Stored items:
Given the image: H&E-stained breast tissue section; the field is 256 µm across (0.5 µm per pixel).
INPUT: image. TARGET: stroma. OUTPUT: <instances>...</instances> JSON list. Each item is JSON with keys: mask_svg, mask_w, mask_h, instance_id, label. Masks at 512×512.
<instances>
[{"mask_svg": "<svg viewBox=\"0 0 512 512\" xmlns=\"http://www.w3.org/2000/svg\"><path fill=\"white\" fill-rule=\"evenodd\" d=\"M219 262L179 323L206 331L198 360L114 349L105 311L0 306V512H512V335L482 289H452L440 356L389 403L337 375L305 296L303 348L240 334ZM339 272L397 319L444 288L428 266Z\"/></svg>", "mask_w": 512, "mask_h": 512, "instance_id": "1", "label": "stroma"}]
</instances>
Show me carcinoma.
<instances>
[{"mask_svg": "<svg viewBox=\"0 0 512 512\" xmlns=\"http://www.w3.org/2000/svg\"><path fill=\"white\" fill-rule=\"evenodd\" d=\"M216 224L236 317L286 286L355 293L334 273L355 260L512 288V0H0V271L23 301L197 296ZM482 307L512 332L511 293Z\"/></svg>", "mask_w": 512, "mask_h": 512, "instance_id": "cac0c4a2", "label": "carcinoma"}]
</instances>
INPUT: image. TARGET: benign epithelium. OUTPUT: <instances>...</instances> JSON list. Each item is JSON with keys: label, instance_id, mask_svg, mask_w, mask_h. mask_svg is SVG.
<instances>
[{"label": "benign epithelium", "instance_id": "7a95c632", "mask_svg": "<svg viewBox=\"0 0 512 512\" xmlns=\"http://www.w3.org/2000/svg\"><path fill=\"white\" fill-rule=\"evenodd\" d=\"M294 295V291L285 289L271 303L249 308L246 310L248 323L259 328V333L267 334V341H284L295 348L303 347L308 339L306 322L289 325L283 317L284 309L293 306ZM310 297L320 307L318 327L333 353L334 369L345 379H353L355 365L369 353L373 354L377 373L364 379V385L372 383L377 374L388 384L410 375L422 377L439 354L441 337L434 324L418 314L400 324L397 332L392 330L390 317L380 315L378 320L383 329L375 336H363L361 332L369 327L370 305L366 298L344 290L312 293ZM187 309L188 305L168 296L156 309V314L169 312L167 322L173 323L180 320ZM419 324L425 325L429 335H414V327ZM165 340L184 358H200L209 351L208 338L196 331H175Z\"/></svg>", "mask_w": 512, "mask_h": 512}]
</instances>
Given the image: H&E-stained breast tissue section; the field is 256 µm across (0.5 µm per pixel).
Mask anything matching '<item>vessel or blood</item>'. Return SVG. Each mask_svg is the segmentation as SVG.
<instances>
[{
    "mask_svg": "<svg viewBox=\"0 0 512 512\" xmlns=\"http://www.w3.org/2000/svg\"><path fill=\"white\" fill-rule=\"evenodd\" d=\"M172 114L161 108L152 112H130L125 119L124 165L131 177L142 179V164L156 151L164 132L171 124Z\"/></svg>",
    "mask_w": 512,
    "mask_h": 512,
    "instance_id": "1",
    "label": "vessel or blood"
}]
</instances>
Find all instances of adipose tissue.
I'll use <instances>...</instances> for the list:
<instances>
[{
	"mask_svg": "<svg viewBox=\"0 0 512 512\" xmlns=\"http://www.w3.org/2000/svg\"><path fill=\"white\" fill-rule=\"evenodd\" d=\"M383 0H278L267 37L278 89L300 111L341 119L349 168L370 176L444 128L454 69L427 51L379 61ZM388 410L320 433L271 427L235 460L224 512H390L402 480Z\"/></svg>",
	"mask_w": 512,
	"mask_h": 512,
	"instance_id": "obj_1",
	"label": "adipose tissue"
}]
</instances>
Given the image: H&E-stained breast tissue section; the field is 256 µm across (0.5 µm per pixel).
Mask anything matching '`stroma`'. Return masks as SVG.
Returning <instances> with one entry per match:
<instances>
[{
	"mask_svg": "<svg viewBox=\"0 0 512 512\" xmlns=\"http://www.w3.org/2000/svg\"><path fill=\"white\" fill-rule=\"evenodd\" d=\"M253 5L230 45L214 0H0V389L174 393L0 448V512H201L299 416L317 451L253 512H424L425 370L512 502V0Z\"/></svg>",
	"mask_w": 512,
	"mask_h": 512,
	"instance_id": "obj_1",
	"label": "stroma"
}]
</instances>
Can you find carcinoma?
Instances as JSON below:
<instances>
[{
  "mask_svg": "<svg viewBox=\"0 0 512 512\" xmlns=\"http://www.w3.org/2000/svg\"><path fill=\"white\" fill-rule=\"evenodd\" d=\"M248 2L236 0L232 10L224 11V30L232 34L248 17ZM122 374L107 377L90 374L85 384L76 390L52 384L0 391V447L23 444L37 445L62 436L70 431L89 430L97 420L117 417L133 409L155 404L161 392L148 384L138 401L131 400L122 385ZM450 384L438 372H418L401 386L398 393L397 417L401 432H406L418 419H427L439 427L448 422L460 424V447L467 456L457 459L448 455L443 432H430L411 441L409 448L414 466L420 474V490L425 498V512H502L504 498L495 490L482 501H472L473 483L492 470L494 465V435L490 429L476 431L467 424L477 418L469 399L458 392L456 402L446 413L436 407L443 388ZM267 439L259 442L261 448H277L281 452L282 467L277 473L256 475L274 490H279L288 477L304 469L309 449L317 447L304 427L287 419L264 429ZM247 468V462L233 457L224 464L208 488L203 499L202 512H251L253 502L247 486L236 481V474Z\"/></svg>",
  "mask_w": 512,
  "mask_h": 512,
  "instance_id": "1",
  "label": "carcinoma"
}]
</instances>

## SET TASK:
Every record above should be output exactly.

## SOLVED PROBLEM:
Given the image: H&E-stained breast tissue section; the field is 256 µm across (0.5 µm per pixel).
INPUT: image. TARGET: stroma. OUTPUT: <instances>...</instances> JSON list. Each item is JSON with keys: mask_svg, mask_w, mask_h, instance_id, label. Masks at 512×512.
<instances>
[{"mask_svg": "<svg viewBox=\"0 0 512 512\" xmlns=\"http://www.w3.org/2000/svg\"><path fill=\"white\" fill-rule=\"evenodd\" d=\"M219 262L179 323L206 331L198 360L114 349L105 311L0 306V512H512V335L482 289H452L440 356L389 403L337 375L305 296L303 348L240 334ZM339 272L397 319L444 288L428 266Z\"/></svg>", "mask_w": 512, "mask_h": 512, "instance_id": "1", "label": "stroma"}]
</instances>
Show me carcinoma.
<instances>
[{"mask_svg": "<svg viewBox=\"0 0 512 512\" xmlns=\"http://www.w3.org/2000/svg\"><path fill=\"white\" fill-rule=\"evenodd\" d=\"M216 224L236 317L286 286L355 293L334 273L355 260L512 288V0H0V271L23 301L197 296ZM482 307L512 332L511 293Z\"/></svg>", "mask_w": 512, "mask_h": 512, "instance_id": "cac0c4a2", "label": "carcinoma"}]
</instances>
INPUT: image. TARGET: benign epithelium. OUTPUT: <instances>...</instances> JSON list. Each item is JSON with keys: label, instance_id, mask_svg, mask_w, mask_h. mask_svg is SVG.
<instances>
[{"label": "benign epithelium", "instance_id": "7a95c632", "mask_svg": "<svg viewBox=\"0 0 512 512\" xmlns=\"http://www.w3.org/2000/svg\"><path fill=\"white\" fill-rule=\"evenodd\" d=\"M294 295V291L285 289L271 303L249 308L246 310L248 323L259 328V333L267 334V341H284L295 348L303 347L308 339L306 322L289 325L283 317L284 309L293 306ZM310 297L320 307L318 327L333 353L334 369L345 379H353L355 365L369 353L373 354L377 373L364 379V385L372 383L377 374L388 384L410 375L422 377L439 354L441 337L434 324L418 314L400 324L397 332L392 330L390 317L380 315L378 320L383 329L375 336H363L361 332L369 327L370 305L366 298L344 290L312 293ZM187 309L188 305L168 296L156 309V314L169 312L167 322L173 323L180 320ZM419 324L425 325L429 335H414V327ZM165 340L184 358H200L209 351L208 338L196 331H175Z\"/></svg>", "mask_w": 512, "mask_h": 512}]
</instances>
Given the image: H&E-stained breast tissue section; the field is 256 µm across (0.5 µm per pixel).
Mask anything matching '<item>vessel or blood</item>'. Return SVG. Each mask_svg is the segmentation as SVG.
<instances>
[{
    "mask_svg": "<svg viewBox=\"0 0 512 512\" xmlns=\"http://www.w3.org/2000/svg\"><path fill=\"white\" fill-rule=\"evenodd\" d=\"M172 114L161 108L152 112H130L125 119L124 165L131 177L142 179V164L156 151L164 132L171 124Z\"/></svg>",
    "mask_w": 512,
    "mask_h": 512,
    "instance_id": "1",
    "label": "vessel or blood"
}]
</instances>
Find all instances of adipose tissue.
I'll use <instances>...</instances> for the list:
<instances>
[{
	"mask_svg": "<svg viewBox=\"0 0 512 512\" xmlns=\"http://www.w3.org/2000/svg\"><path fill=\"white\" fill-rule=\"evenodd\" d=\"M383 0H278L267 37L278 89L300 111L341 119L349 168L370 176L444 128L454 69L427 51L379 61ZM388 410L320 433L271 427L235 460L224 512H390L402 480Z\"/></svg>",
	"mask_w": 512,
	"mask_h": 512,
	"instance_id": "obj_1",
	"label": "adipose tissue"
}]
</instances>
Given the image: H&E-stained breast tissue section; the field is 256 µm across (0.5 µm per pixel).
Mask anything matching '`stroma`'. Return masks as SVG.
Returning <instances> with one entry per match:
<instances>
[{
	"mask_svg": "<svg viewBox=\"0 0 512 512\" xmlns=\"http://www.w3.org/2000/svg\"><path fill=\"white\" fill-rule=\"evenodd\" d=\"M253 5L230 45L214 0H0V389L174 393L0 448V512H201L299 416L317 451L253 512H424L425 370L512 502V0Z\"/></svg>",
	"mask_w": 512,
	"mask_h": 512,
	"instance_id": "obj_1",
	"label": "stroma"
}]
</instances>
Can you find carcinoma?
Instances as JSON below:
<instances>
[{
  "mask_svg": "<svg viewBox=\"0 0 512 512\" xmlns=\"http://www.w3.org/2000/svg\"><path fill=\"white\" fill-rule=\"evenodd\" d=\"M248 2L236 0L232 10L224 11V30L232 34L248 17ZM122 374L107 377L90 374L85 384L76 390L52 384L0 391V447L23 444L37 445L62 436L70 431L89 430L97 420L117 417L133 409L155 404L161 392L148 384L138 401L131 400L122 385ZM450 384L438 372H418L401 386L398 393L397 417L401 432H406L418 419H427L439 427L448 422L460 424V447L467 456L457 459L448 455L443 432H430L411 441L409 448L414 466L420 474V490L425 498V512H502L504 498L495 490L482 501H472L473 483L492 470L494 465V435L490 429L476 431L467 424L477 418L469 399L458 392L456 402L446 413L436 407L443 388ZM267 439L259 442L261 448H277L281 452L282 467L277 473L256 475L274 490H279L288 477L304 469L309 449L317 447L304 427L287 419L264 429ZM247 468V462L233 457L224 464L208 488L203 499L202 512H251L253 502L247 486L236 481V474Z\"/></svg>",
  "mask_w": 512,
  "mask_h": 512,
  "instance_id": "1",
  "label": "carcinoma"
}]
</instances>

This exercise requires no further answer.